• Your instructions:
Go through each line of the records below and count those with the word "white"; give only the total.

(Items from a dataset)
──────
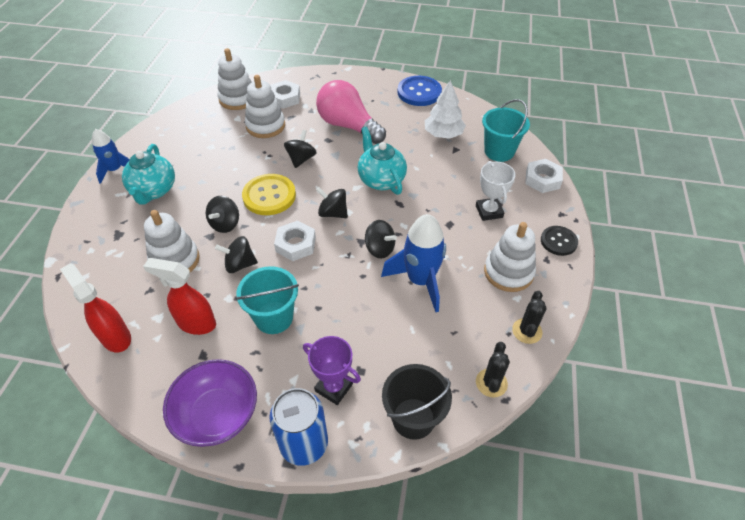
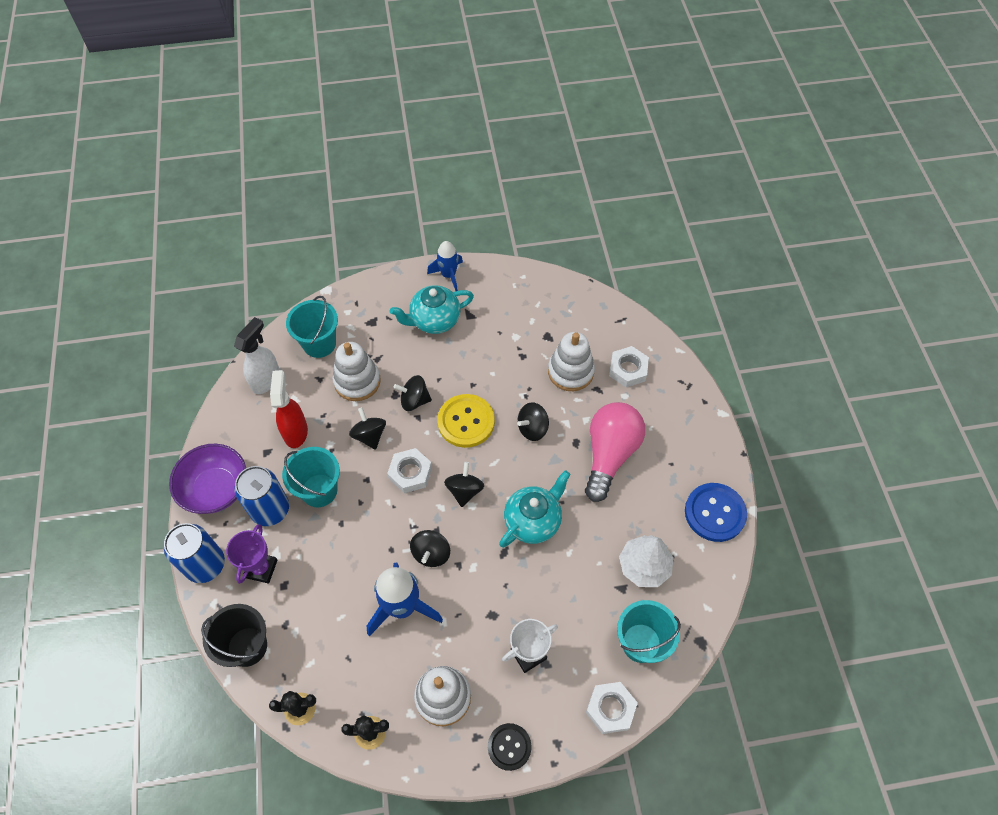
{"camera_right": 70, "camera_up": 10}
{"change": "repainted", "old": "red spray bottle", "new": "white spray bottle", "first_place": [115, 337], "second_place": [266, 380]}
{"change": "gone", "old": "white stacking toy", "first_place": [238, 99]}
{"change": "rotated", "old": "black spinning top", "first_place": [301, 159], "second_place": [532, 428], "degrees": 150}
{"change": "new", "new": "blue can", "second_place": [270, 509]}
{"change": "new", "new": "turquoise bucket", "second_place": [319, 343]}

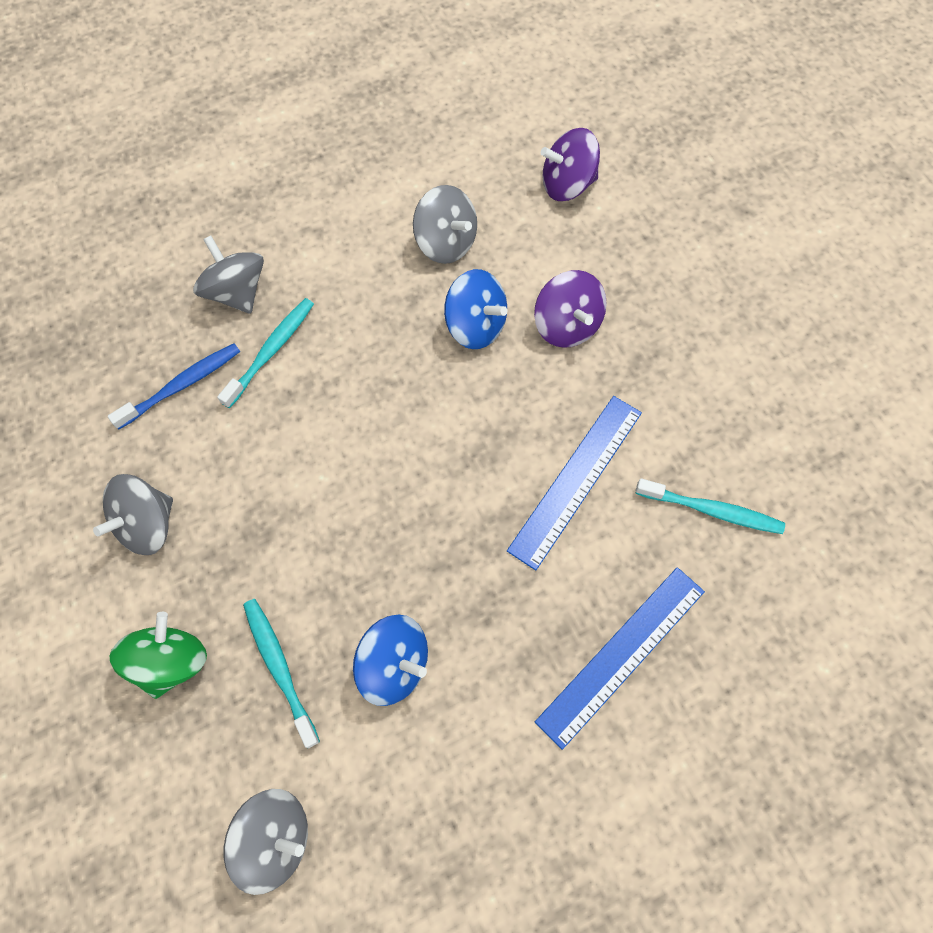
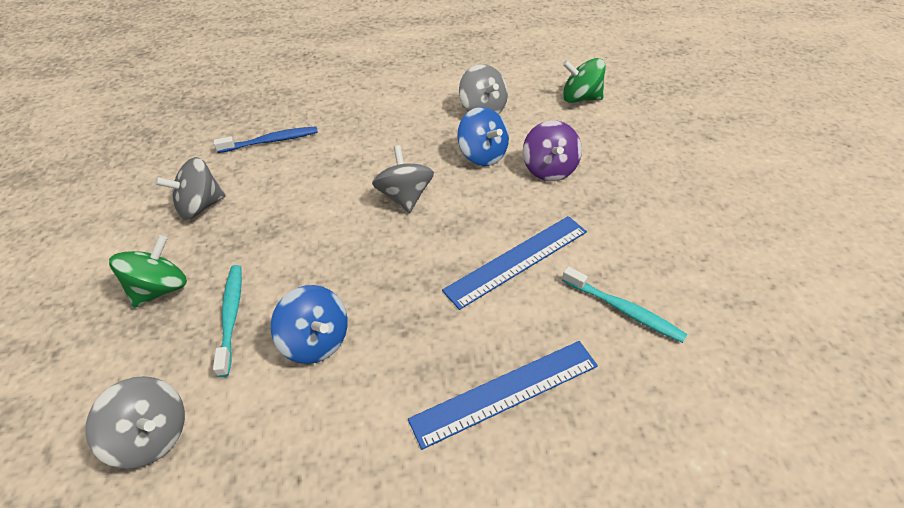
{"camera_right": 20, "camera_up": -20}
{"change": "shifted", "old": "grey spinning top", "first_place": [236, 291], "second_place": [405, 197]}
{"change": "gone", "old": "turquoise toothbrush", "first_place": [271, 351]}
{"change": "repainted", "old": "purple spinning top", "new": "green spinning top", "first_place": [567, 184], "second_place": [580, 98]}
──────
• Problem solution:
2